Exercise requirements:
Your task is to transcribe all of the data below exactly, omitting the images.

Dataset excerpt:
────────────────────────────────────────

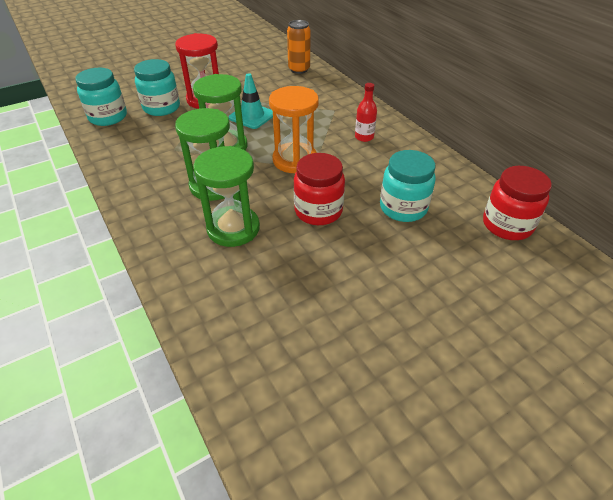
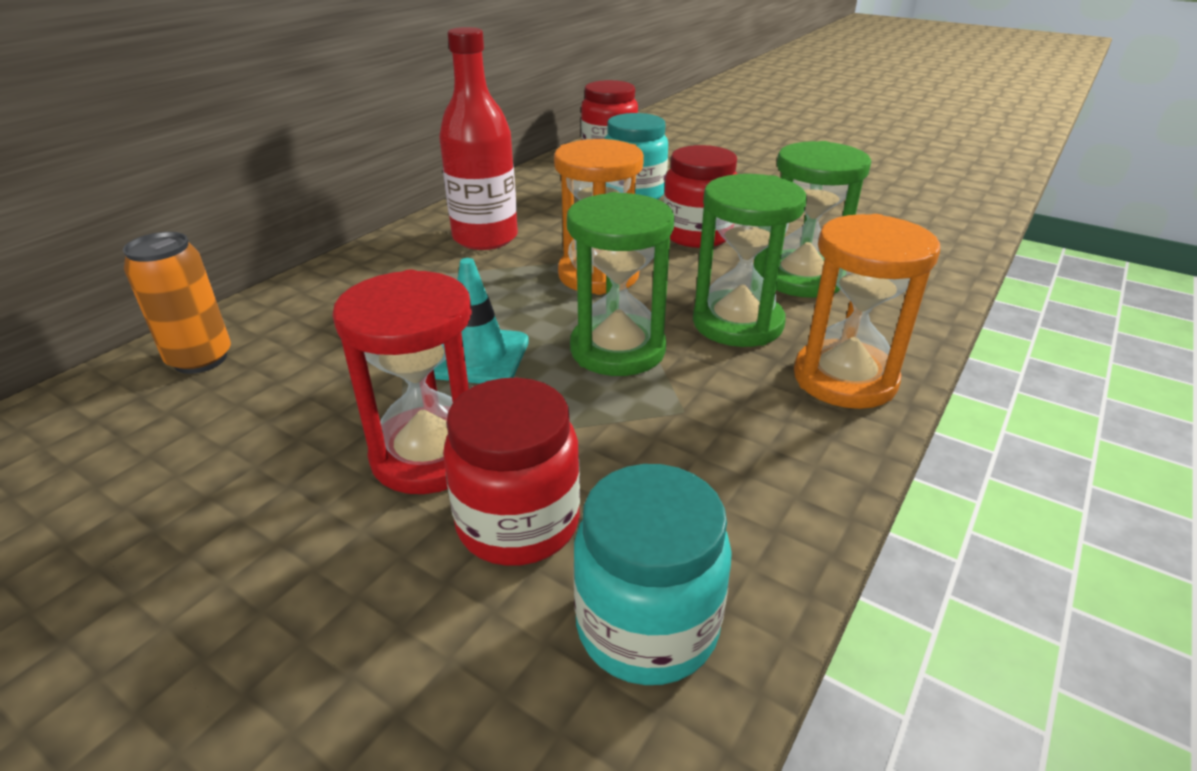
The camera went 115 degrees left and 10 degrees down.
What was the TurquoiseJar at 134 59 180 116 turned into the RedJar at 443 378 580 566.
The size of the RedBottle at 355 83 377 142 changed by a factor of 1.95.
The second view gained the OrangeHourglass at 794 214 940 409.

────────────────────────────────────────

Solution for this task:
The camera went 115 degrees left and 10 degrees down.
What was the TurquoiseJar at 134 59 180 116 turned into the RedJar at 443 378 580 566.
The size of the RedBottle at 355 83 377 142 changed by a factor of 1.95.
The second view gained the OrangeHourglass at 794 214 940 409.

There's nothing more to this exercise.